- THE PROBLEM
Copy out all of the data exactly as it appears.

————

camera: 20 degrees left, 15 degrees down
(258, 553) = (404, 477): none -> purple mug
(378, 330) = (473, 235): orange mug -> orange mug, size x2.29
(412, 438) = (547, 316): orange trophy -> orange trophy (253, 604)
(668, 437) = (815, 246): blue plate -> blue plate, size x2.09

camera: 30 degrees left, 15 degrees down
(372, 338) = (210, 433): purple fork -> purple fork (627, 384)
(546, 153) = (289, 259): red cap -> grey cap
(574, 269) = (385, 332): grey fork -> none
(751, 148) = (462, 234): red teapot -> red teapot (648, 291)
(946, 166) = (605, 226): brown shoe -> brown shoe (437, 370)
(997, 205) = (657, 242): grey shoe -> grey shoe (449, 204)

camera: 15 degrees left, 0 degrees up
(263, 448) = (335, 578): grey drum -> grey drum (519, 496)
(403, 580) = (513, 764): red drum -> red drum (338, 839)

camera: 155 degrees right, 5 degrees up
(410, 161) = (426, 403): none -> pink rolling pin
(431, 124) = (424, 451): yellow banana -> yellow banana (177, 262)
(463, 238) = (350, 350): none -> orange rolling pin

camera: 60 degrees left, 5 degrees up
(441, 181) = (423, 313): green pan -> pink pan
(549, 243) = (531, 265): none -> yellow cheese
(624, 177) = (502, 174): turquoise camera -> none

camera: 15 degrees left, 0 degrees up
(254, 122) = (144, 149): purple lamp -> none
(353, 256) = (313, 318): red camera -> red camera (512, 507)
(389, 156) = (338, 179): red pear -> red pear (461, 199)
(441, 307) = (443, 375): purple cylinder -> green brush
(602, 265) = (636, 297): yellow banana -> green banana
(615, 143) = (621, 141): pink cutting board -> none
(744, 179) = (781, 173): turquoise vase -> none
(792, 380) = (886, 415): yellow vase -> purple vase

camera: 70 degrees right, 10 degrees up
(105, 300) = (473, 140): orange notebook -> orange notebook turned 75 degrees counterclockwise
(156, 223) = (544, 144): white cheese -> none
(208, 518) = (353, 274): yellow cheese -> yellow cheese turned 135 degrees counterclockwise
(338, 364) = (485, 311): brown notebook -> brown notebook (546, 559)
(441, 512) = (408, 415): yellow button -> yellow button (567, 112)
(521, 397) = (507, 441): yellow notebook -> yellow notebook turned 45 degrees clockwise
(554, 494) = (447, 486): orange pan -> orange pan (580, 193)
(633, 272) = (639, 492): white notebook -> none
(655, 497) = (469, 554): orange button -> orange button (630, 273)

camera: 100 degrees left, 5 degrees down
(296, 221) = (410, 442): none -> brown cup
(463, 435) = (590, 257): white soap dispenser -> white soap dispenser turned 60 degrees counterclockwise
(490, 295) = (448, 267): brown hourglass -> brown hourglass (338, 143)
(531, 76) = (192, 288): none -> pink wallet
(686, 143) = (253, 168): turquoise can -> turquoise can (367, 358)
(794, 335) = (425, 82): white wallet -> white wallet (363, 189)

————

- EXERCISE SOLUTION
camera: 20 degrees left, 15 degrees down
(258, 553) = (404, 477): none -> purple mug
(378, 330) = (473, 235): orange mug -> orange mug, size x2.29
(412, 438) = (547, 316): orange trophy -> orange trophy (253, 604)
(668, 437) = (815, 246): blue plate -> blue plate, size x2.09

camera: 30 degrees left, 15 degrees down
(372, 338) = (210, 433): purple fork -> purple fork (627, 384)
(546, 153) = (289, 259): red cap -> grey cap
(574, 269) = (385, 332): grey fork -> none
(751, 148) = (462, 234): red teapot -> red teapot (648, 291)
(946, 166) = (605, 226): brown shoe -> brown shoe (437, 370)
(997, 205) = (657, 242): grey shoe -> grey shoe (449, 204)

camera: 15 degrees left, 0 degrees up
(263, 448) = (335, 578): grey drum -> grey drum (519, 496)
(403, 580) = (513, 764): red drum -> red drum (338, 839)

camera: 155 degrees right, 5 degrees up
(410, 161) = (426, 403): none -> pink rolling pin
(431, 124) = (424, 451): yellow banana -> yellow banana (177, 262)
(463, 238) = (350, 350): none -> orange rolling pin

camera: 60 degrees left, 5 degrees up
(441, 181) = (423, 313): green pan -> pink pan
(549, 243) = (531, 265): none -> yellow cheese
(624, 177) = (502, 174): turquoise camera -> none

camera: 15 degrees left, 0 degrees up
(254, 122) = (144, 149): purple lamp -> none
(353, 256) = (313, 318): red camera -> red camera (512, 507)
(389, 156) = (338, 179): red pear -> red pear (461, 199)
(441, 307) = (443, 375): purple cylinder -> green brush
(602, 265) = (636, 297): yellow banana -> green banana
(615, 143) = (621, 141): pink cutting board -> none
(744, 179) = (781, 173): turquoise vase -> none
(792, 380) = (886, 415): yellow vase -> purple vase

camera: 70 degrees right, 10 degrees up
(105, 300) = (473, 140): orange notebook -> orange notebook turned 75 degrees counterclockwise
(156, 223) = (544, 144): white cheese -> none
(208, 518) = (353, 274): yellow cheese -> yellow cheese turned 135 degrees counterclockwise
(338, 364) = (485, 311): brown notebook -> brown notebook (546, 559)
(441, 512) = (408, 415): yellow button -> yellow button (567, 112)
(521, 397) = (507, 441): yellow notebook -> yellow notebook turned 45 degrees clockwise
(554, 494) = (447, 486): orange pan -> orange pan (580, 193)
(633, 272) = (639, 492): white notebook -> none
(655, 497) = (469, 554): orange button -> orange button (630, 273)

camera: 100 degrees left, 5 degrees down
(296, 221) = (410, 442): none -> brown cup
(463, 435) = (590, 257): white soap dispenser -> white soap dispenser turned 60 degrees counterclockwise
(490, 295) = (448, 267): brown hourglass -> brown hourglass (338, 143)
(531, 76) = (192, 288): none -> pink wallet
(686, 143) = (253, 168): turquoise can -> turquoise can (367, 358)
(794, 335) = (425, 82): white wallet -> white wallet (363, 189)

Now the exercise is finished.